**Assigned task**. Using the records below, write out the line with "rotate,GREEN PLANE,<240 282>,,<226" and each line after it through the final one, exactly, and only those.

**Information given**.
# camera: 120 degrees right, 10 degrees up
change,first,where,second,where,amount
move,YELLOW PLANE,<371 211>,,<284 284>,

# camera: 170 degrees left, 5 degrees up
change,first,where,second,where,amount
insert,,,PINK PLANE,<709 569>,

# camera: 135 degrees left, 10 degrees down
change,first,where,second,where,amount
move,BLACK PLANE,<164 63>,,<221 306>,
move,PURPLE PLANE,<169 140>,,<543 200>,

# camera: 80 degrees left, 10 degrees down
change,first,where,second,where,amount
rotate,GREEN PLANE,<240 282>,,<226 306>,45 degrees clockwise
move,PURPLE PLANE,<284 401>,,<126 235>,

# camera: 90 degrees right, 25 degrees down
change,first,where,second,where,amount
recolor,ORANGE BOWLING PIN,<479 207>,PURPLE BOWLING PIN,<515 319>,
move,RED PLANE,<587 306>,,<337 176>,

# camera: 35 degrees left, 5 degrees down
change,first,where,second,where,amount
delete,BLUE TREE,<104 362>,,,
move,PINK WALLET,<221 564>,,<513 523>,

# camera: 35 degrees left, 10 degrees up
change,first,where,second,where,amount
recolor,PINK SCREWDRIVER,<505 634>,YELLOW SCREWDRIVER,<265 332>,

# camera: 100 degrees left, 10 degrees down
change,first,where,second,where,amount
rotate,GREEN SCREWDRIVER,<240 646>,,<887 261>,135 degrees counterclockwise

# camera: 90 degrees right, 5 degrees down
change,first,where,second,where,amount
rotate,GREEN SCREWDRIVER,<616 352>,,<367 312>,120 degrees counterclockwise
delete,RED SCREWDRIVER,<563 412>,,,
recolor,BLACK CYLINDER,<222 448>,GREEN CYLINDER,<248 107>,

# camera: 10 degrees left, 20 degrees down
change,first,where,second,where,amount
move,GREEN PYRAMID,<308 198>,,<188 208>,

**Solution to this task**.
rotate,GREEN PLANE,<240 282>,,<226 306>,45 degrees clockwise
move,PURPLE PLANE,<284 401>,,<126 235>,

# camera: 90 degrees right, 25 degrees down
change,first,where,second,where,amount
recolor,ORANGE BOWLING PIN,<479 207>,PURPLE BOWLING PIN,<515 319>,
move,RED PLANE,<587 306>,,<337 176>,

# camera: 35 degrees left, 5 degrees down
change,first,where,second,where,amount
delete,BLUE TREE,<104 362>,,,
move,PINK WALLET,<221 564>,,<513 523>,

# camera: 35 degrees left, 10 degrees up
change,first,where,second,where,amount
recolor,PINK SCREWDRIVER,<505 634>,YELLOW SCREWDRIVER,<265 332>,

# camera: 100 degrees left, 10 degrees down
change,first,where,second,where,amount
rotate,GREEN SCREWDRIVER,<240 646>,,<887 261>,135 degrees counterclockwise

# camera: 90 degrees right, 5 degrees down
change,first,where,second,where,amount
rotate,GREEN SCREWDRIVER,<616 352>,,<367 312>,120 degrees counterclockwise
delete,RED SCREWDRIVER,<563 412>,,,
recolor,BLACK CYLINDER,<222 448>,GREEN CYLINDER,<248 107>,

# camera: 10 degrees left, 20 degrees down
change,first,where,second,where,amount
move,GREEN PYRAMID,<308 198>,,<188 208>,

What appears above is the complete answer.